> _What is expected_: Pictures are to be omitted; everything else in the data must be transcribed exactly.

> _Records for this task_:
++++++++++

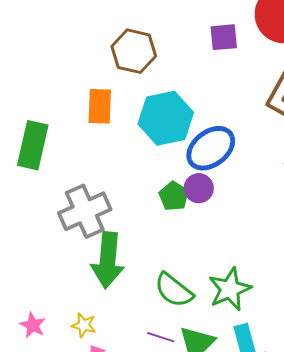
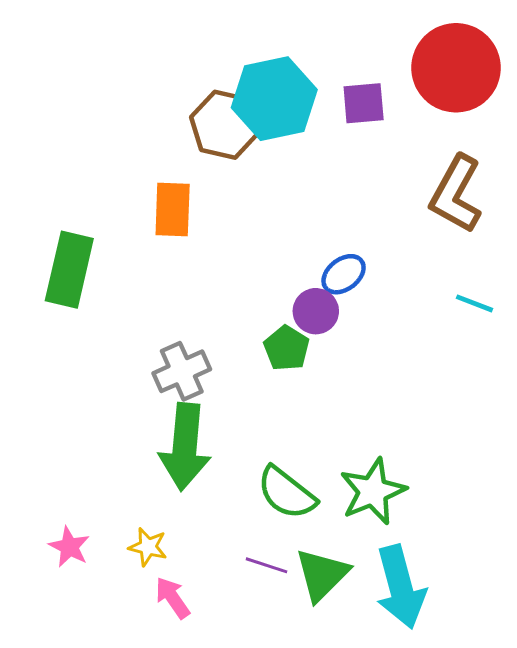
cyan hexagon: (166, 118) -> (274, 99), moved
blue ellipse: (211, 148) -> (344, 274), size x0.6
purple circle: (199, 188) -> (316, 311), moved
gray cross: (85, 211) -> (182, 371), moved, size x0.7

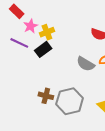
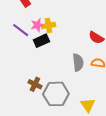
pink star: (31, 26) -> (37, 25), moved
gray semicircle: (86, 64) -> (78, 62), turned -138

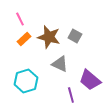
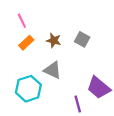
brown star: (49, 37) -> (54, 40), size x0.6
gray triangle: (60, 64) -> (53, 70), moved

++++++++++

> _Result for this exercise_:
cyan hexagon: (166, 118) -> (274, 99), moved
blue ellipse: (211, 148) -> (344, 274), size x0.6
purple circle: (199, 188) -> (316, 311), moved
gray cross: (85, 211) -> (182, 371), moved, size x0.7

pink star: (31, 26) -> (37, 25), moved
gray semicircle: (86, 64) -> (78, 62), turned -138

brown star: (49, 37) -> (54, 40), size x0.6
gray triangle: (60, 64) -> (53, 70), moved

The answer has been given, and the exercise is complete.